Task goal: Go through the records below and show every line with the string "bottle".

■ ■ ■ ■

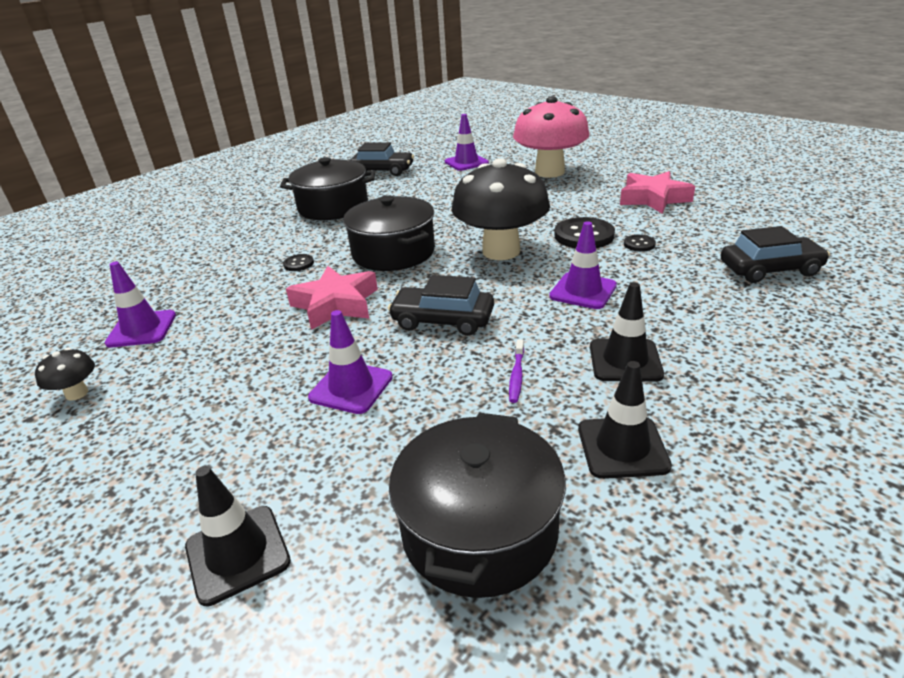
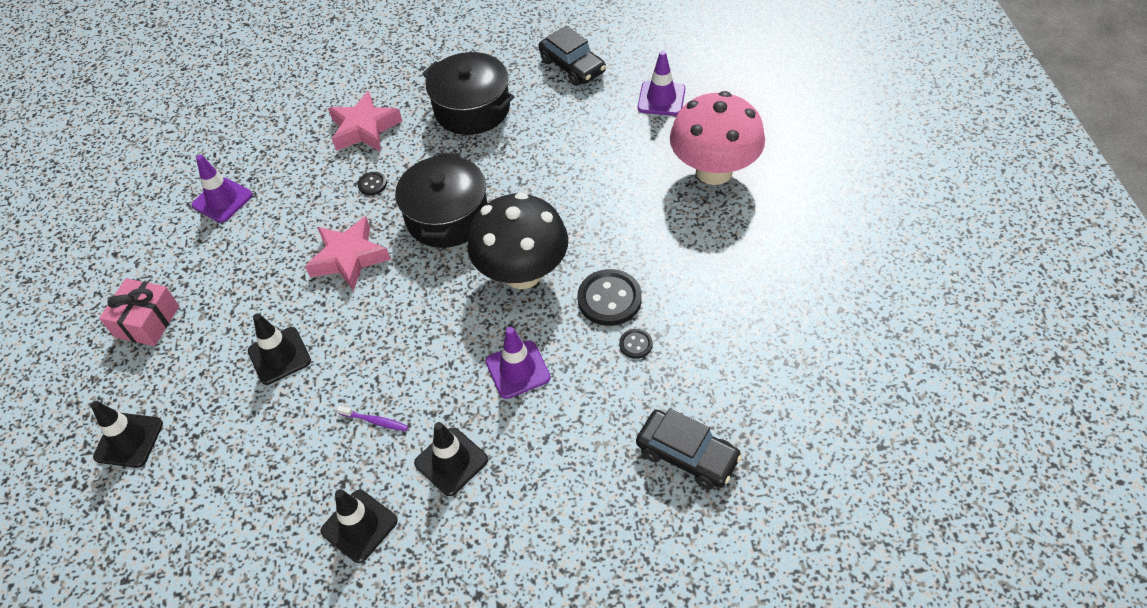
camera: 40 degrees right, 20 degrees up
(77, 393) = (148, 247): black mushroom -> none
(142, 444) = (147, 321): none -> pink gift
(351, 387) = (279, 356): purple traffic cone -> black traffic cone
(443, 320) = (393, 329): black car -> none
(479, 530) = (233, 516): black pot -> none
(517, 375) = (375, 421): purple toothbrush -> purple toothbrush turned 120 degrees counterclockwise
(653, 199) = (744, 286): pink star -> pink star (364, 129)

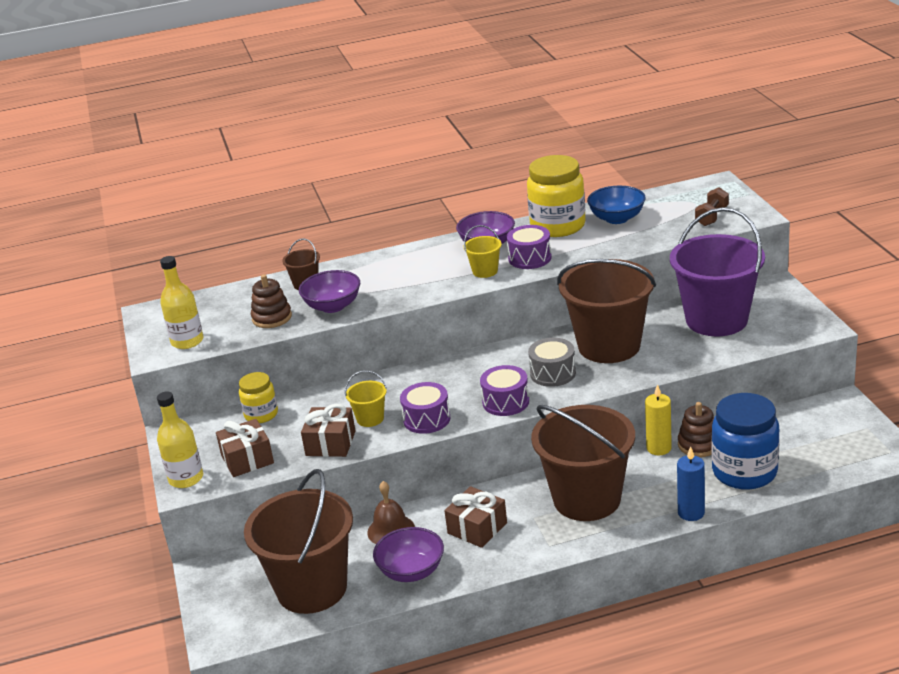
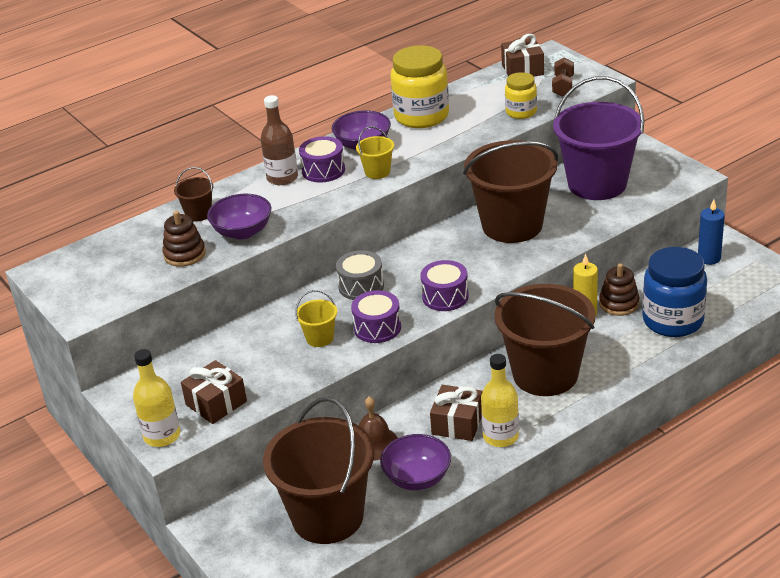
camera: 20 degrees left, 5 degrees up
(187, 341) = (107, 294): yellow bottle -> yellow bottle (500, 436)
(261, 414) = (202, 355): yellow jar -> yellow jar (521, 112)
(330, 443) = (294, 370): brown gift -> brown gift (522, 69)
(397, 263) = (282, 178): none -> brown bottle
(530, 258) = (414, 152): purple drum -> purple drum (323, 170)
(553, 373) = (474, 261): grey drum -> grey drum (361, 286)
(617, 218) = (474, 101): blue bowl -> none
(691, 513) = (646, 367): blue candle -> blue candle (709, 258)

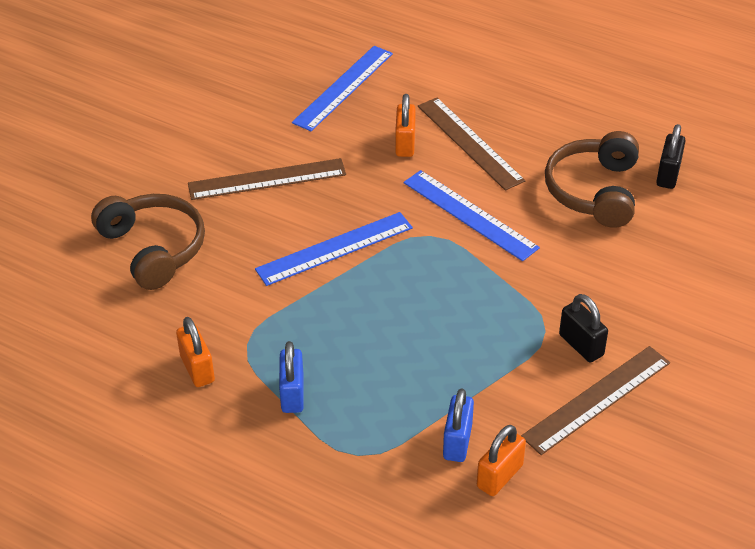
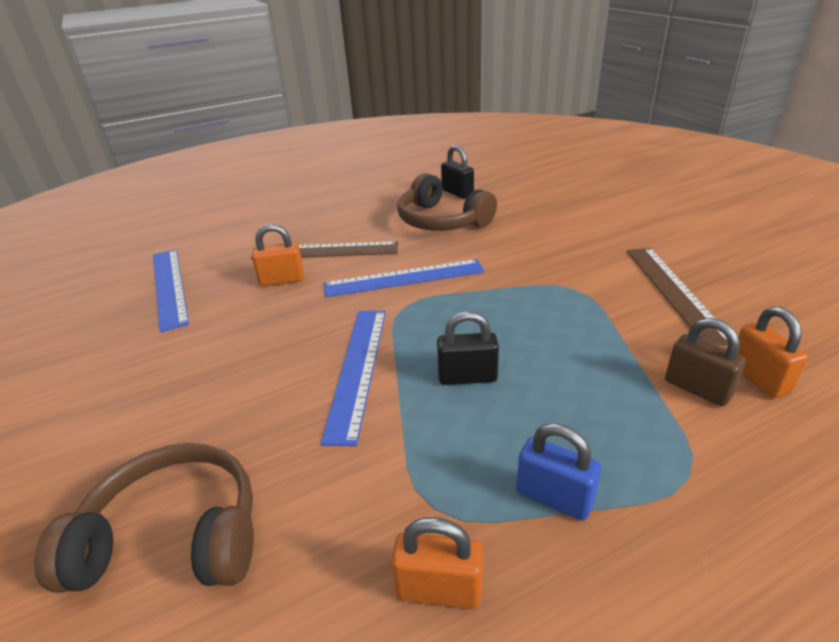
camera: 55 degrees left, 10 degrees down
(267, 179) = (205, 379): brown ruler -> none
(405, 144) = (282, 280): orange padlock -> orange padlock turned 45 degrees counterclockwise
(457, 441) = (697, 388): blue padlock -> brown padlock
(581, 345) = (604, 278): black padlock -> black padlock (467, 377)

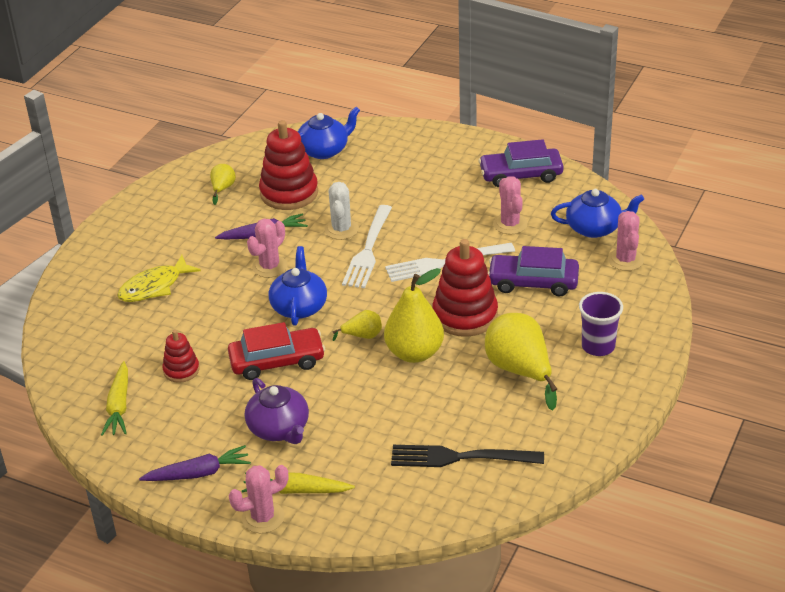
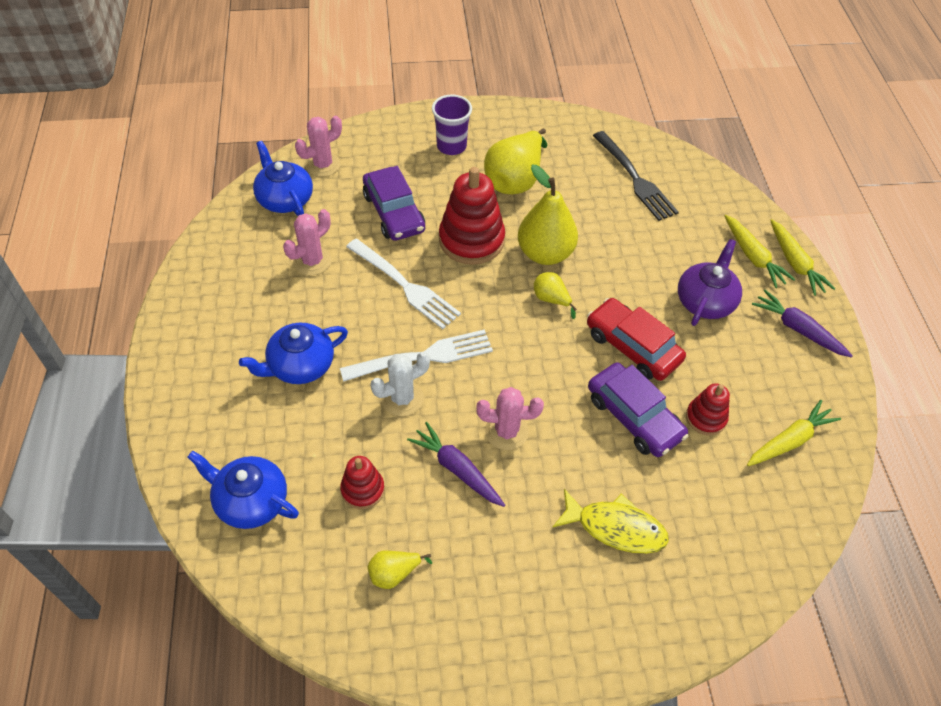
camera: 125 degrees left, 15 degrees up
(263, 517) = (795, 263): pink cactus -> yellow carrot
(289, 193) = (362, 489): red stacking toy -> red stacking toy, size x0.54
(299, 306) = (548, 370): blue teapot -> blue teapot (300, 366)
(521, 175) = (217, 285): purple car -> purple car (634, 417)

■ ■ ■ ■

Task result:
(187, 341) = (107, 294): yellow bottle -> yellow bottle (500, 436)
(397, 263) = (282, 178): none -> brown bottle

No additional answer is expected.